BEGIN RECORD SET
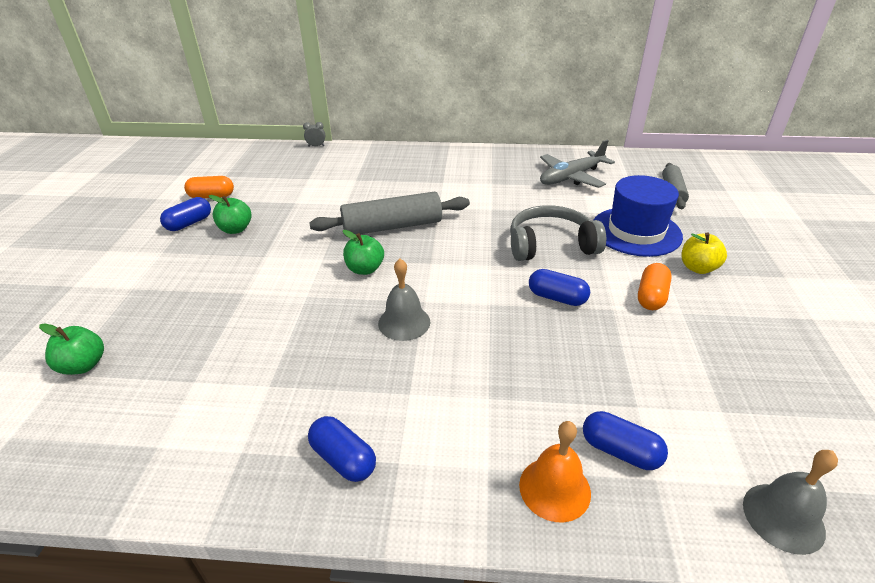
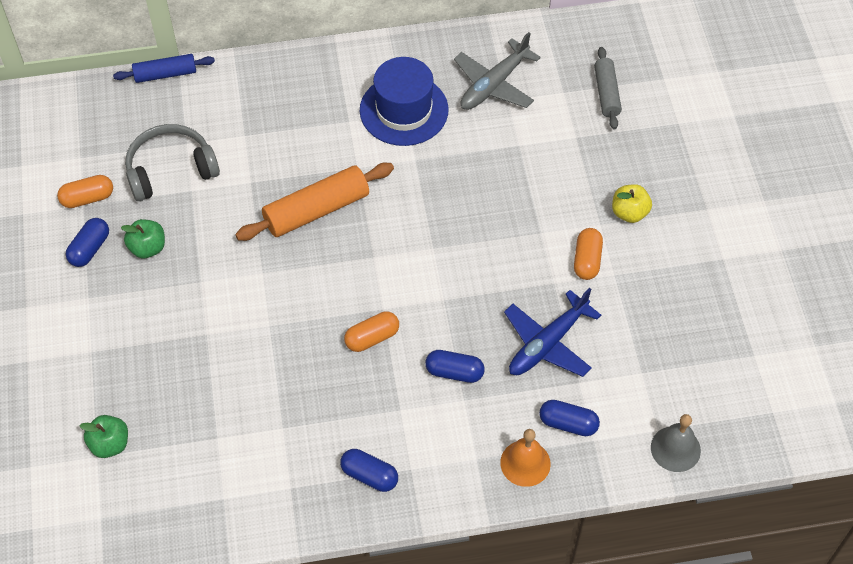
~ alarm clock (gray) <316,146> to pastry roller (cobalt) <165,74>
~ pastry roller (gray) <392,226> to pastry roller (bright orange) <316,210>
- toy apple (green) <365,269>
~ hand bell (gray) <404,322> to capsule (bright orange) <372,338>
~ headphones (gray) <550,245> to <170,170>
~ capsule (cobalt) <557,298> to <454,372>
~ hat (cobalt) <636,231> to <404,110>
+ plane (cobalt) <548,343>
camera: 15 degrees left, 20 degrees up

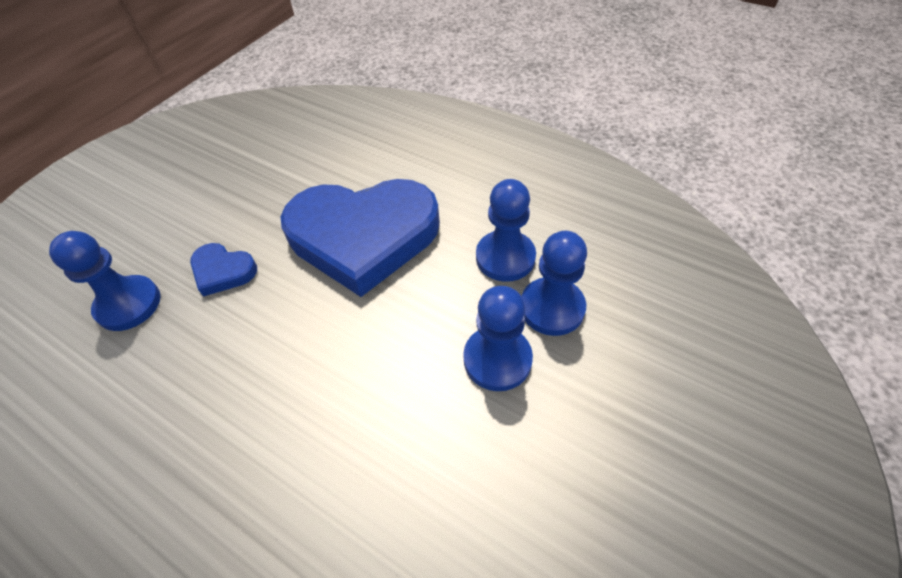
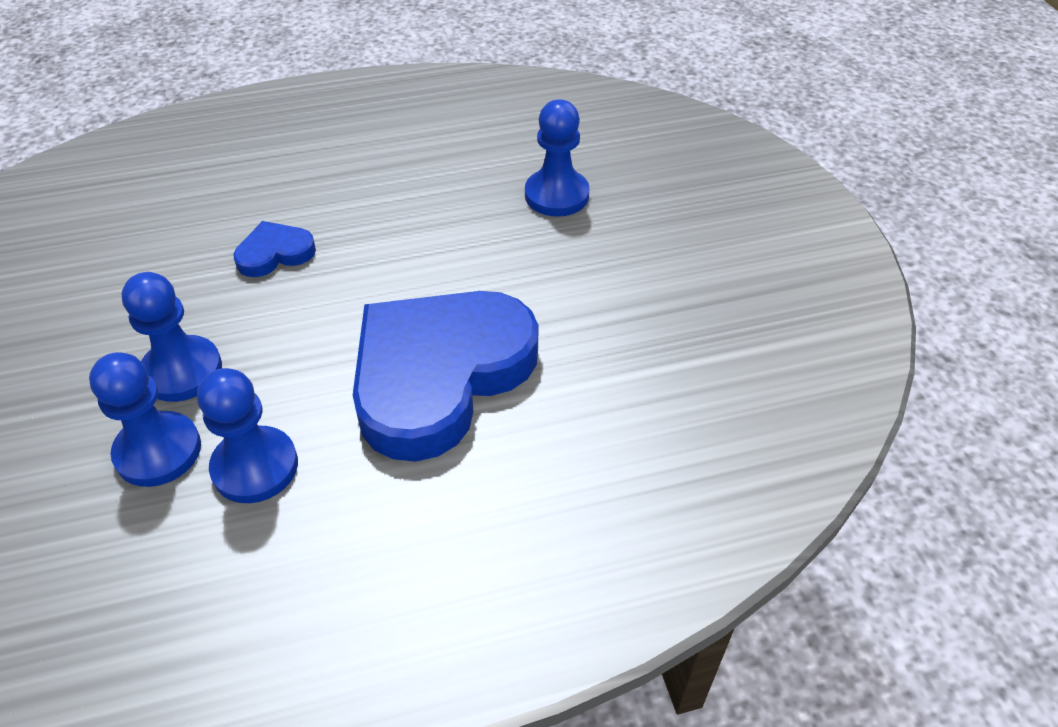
~ heart shape (cobalt) <223,271> to <275,253>
camera: 130 degrees right, 5 degrees down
END RECORD SET
TASK PROMPT :: Find the lines in the entries above where "gray" occurs, and copy each of them.

ANSWER BOX ::
~ alarm clock (gray) <316,146> to pastry roller (cobalt) <165,74>
~ pastry roller (gray) <392,226> to pastry roller (bright orange) <316,210>
~ hand bell (gray) <404,322> to capsule (bright orange) <372,338>
~ headphones (gray) <550,245> to <170,170>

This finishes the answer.